SUPPLIED RECORDS START

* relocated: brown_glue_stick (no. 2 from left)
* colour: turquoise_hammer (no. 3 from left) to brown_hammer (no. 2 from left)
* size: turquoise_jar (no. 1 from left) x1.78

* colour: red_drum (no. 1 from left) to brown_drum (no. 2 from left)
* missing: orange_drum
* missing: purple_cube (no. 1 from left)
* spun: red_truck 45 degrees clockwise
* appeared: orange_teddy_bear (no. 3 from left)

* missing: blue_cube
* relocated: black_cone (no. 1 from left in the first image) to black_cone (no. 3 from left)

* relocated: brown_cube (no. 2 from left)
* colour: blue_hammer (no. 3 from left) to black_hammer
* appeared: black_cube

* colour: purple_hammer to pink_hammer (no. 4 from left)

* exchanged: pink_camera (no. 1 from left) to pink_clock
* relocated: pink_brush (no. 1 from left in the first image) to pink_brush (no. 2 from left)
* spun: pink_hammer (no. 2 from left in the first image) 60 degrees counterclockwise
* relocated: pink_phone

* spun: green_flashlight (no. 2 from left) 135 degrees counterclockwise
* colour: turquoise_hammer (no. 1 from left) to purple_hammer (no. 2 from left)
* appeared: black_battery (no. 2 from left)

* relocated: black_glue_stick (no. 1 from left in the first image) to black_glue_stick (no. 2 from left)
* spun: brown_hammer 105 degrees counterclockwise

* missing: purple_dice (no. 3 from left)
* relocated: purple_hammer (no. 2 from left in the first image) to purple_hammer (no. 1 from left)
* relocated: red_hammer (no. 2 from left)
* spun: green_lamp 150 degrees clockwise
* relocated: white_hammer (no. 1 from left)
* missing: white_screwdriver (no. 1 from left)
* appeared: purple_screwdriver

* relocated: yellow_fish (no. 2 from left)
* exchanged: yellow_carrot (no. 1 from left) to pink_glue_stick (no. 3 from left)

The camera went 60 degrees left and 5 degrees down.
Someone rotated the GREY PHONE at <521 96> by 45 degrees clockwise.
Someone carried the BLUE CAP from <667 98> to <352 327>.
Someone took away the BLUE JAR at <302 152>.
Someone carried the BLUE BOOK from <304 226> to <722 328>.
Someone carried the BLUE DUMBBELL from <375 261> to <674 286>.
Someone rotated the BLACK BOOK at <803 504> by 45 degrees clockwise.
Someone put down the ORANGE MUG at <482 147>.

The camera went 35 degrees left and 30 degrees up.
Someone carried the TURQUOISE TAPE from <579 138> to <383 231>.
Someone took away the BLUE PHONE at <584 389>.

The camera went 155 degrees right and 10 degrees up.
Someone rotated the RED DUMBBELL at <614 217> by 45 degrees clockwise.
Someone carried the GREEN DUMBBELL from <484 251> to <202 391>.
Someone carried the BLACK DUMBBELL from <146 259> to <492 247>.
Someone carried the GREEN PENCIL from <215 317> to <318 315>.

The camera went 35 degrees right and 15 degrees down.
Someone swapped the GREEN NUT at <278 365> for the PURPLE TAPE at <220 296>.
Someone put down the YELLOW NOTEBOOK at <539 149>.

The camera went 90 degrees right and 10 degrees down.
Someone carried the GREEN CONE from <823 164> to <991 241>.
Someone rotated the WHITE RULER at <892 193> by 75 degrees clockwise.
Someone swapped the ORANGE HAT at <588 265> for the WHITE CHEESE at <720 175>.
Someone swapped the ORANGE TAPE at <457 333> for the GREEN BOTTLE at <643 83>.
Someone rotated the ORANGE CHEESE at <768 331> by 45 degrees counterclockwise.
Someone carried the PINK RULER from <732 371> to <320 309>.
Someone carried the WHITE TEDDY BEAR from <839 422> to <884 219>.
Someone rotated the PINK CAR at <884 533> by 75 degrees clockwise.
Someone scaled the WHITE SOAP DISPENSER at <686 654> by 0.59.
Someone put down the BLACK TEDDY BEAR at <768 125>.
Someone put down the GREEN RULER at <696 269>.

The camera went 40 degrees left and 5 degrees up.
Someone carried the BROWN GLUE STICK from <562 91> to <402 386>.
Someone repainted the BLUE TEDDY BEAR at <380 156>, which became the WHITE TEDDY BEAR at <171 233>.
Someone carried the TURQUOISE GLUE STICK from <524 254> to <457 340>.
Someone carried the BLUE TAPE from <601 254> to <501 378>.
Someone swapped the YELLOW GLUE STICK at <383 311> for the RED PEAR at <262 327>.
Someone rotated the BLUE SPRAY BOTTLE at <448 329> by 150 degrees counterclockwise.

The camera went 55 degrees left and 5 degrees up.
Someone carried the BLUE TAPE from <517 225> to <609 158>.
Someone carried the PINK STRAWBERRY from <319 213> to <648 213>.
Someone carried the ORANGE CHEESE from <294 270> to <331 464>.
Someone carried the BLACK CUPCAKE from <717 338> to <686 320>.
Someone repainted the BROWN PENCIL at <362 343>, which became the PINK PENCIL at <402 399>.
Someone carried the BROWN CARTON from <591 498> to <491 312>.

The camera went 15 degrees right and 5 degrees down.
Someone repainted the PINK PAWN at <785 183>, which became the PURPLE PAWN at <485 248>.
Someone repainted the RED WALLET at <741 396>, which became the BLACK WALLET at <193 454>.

SUPPLIED RECORDS END

EXERCISE DETAILS: Starting at the line above that holds "Someone rotated the GREY" and ending at the line that holds "Someone rotated the BLACK", transcribe each line exactly and include no other lines.

OUTPUT FOR THIS TASK:
Someone rotated the GREY PHONE at <521 96> by 45 degrees clockwise.
Someone carried the BLUE CAP from <667 98> to <352 327>.
Someone took away the BLUE JAR at <302 152>.
Someone carried the BLUE BOOK from <304 226> to <722 328>.
Someone carried the BLUE DUMBBELL from <375 261> to <674 286>.
Someone rotated the BLACK BOOK at <803 504> by 45 degrees clockwise.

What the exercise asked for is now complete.